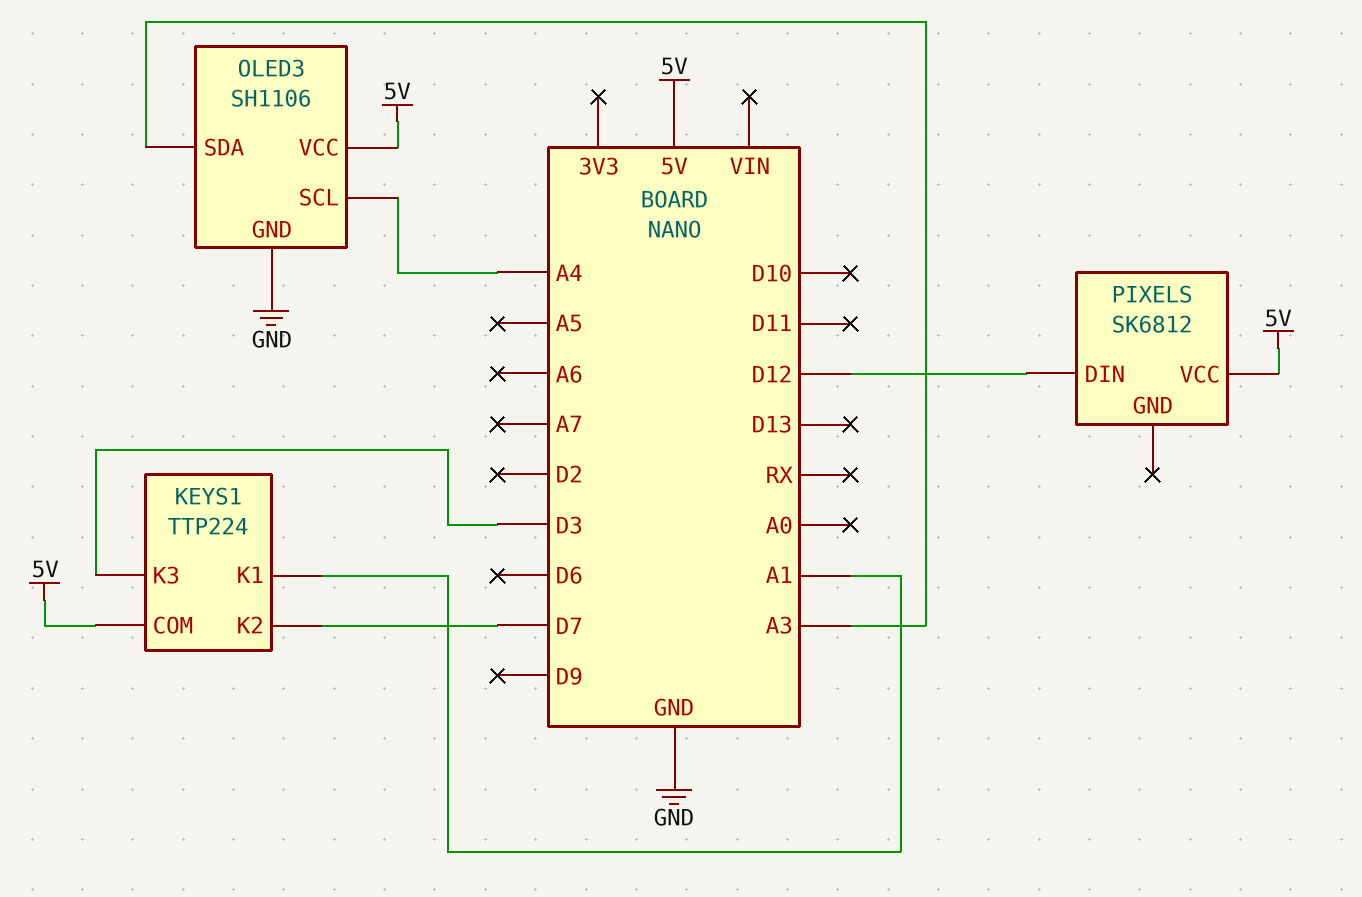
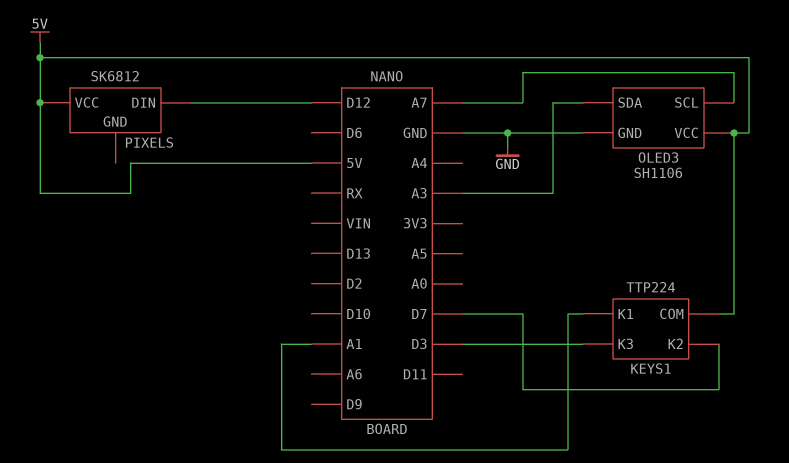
OLED3 pin SCL: A4 -> A7

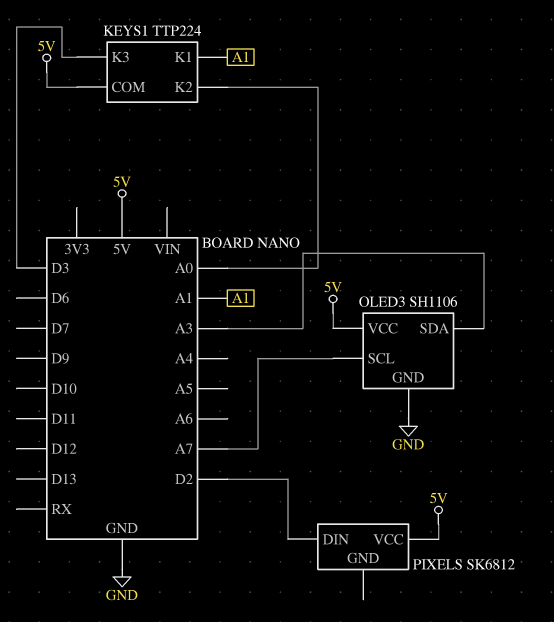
KEYS1 pin K2: D7 -> A0
PIXELS pin DIN: D12 -> D2

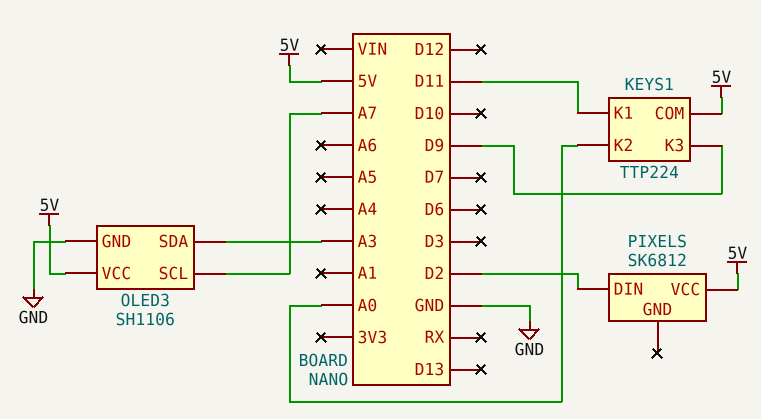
KEYS1 pin K1: A1 -> D11
KEYS1 pin K3: D3 -> D9

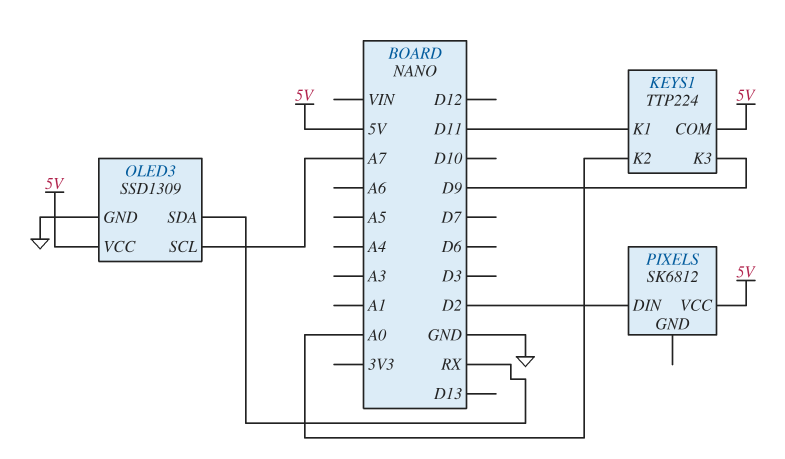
OLED3: SH1106 -> SSD1309
OLED3 pin SDA: A3 -> RX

--------

Aim of the exercise
Take the line containing "KEYS1 pin K1: A1 -> D11" and every line after it up to the end of the entries, and quote them exactly. Both ends count; the pictures do not.

Worked solution
KEYS1 pin K1: A1 -> D11
KEYS1 pin K3: D3 -> D9

OLED3: SH1106 -> SSD1309
OLED3 pin SDA: A3 -> RX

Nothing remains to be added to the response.